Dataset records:
━━━━━━━━

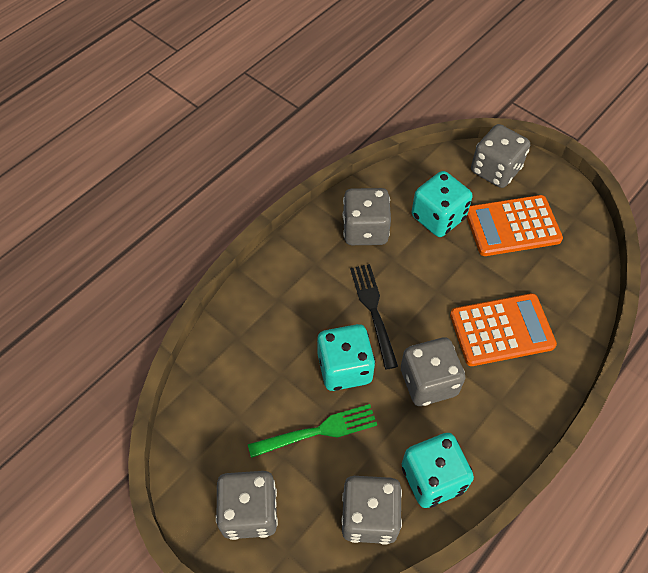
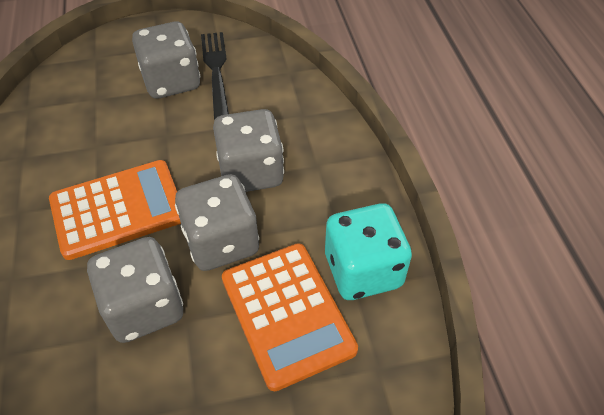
green fork: 1 -> 0
grey dice: 5 -> 4
turquoise dice: 3 -> 1

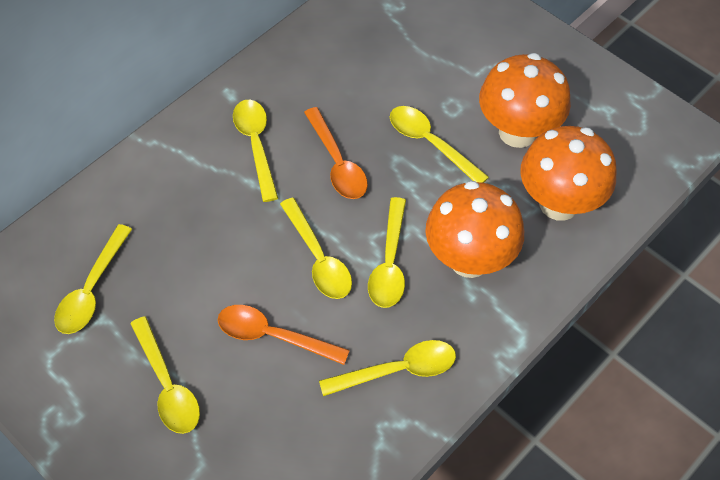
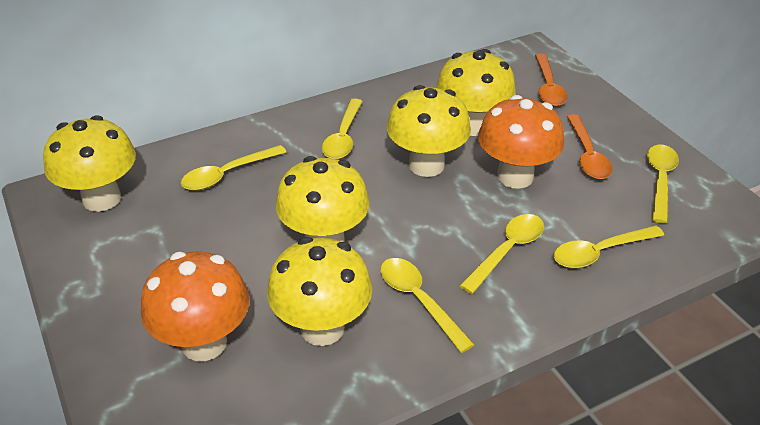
orange mushroom: 3 -> 2
yellow mushroom: 0 -> 5
yellow spoon: 7 -> 6

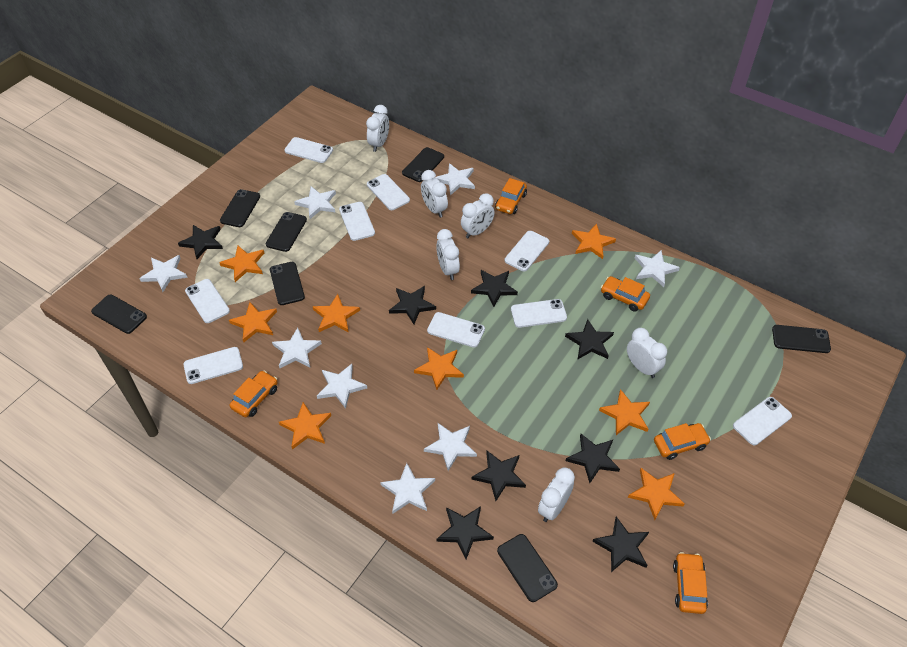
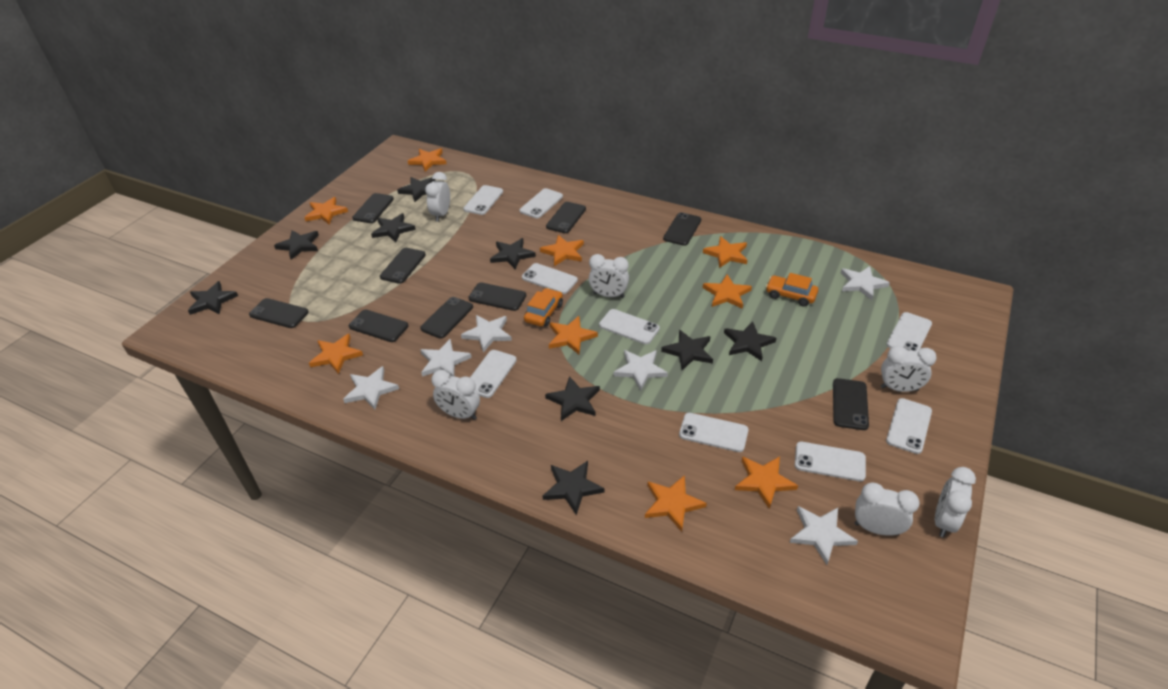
black phone: 7 -> 9
black star: 8 -> 9
orange car: 5 -> 2
orange star: 8 -> 9
white star: 8 -> 6

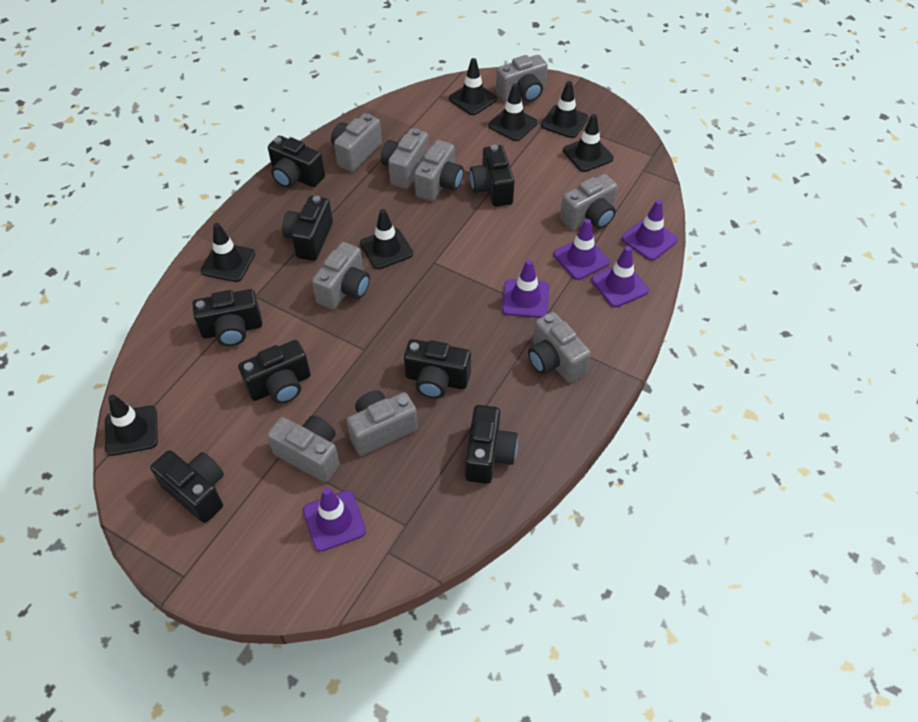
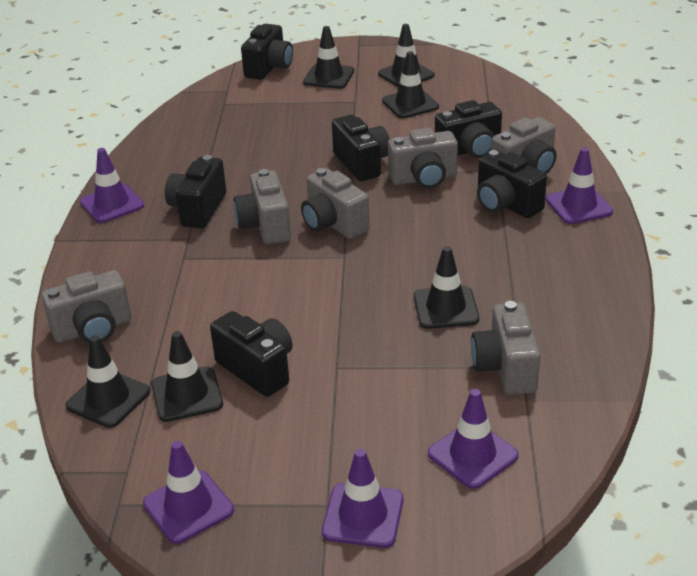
black camera: 8 -> 6
black traffic cone: 7 -> 6
grey camera: 9 -> 6

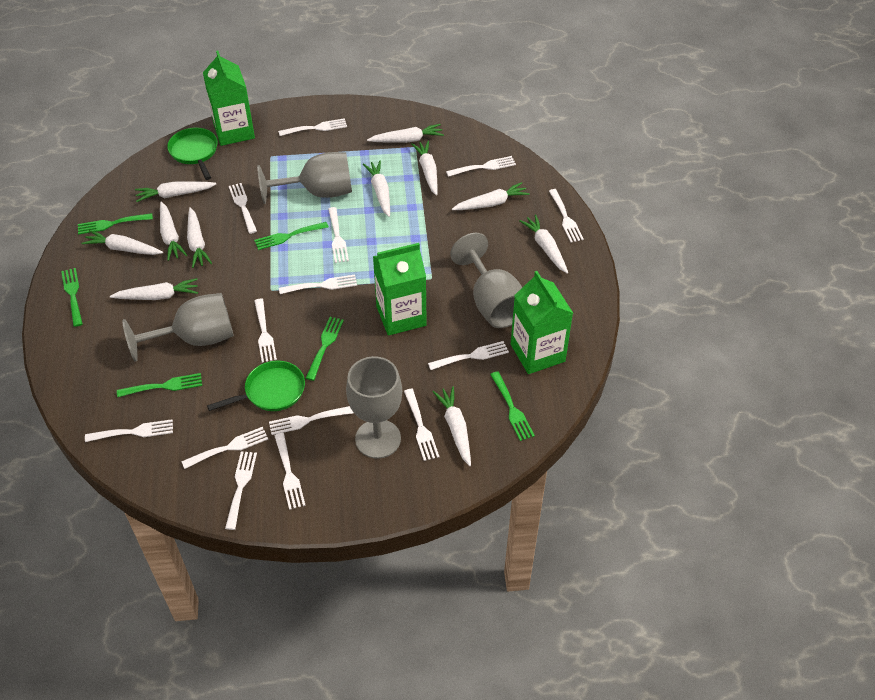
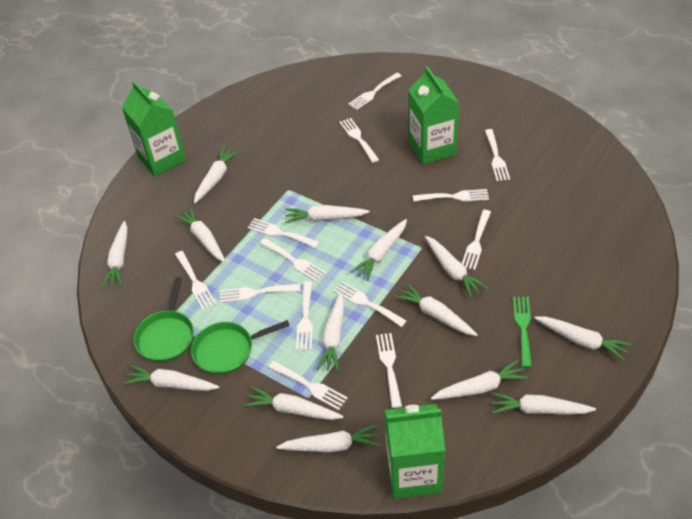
green fork: 6 -> 1
grey goblet: 4 -> 0
white carrot: 11 -> 14
white fork: 14 -> 13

━━━━━━━━

| Task requirements |
Using the records above, pull out each line where the word "white" occurs.

| Task response |
white star: 8 -> 6
white carrot: 11 -> 14
white fork: 14 -> 13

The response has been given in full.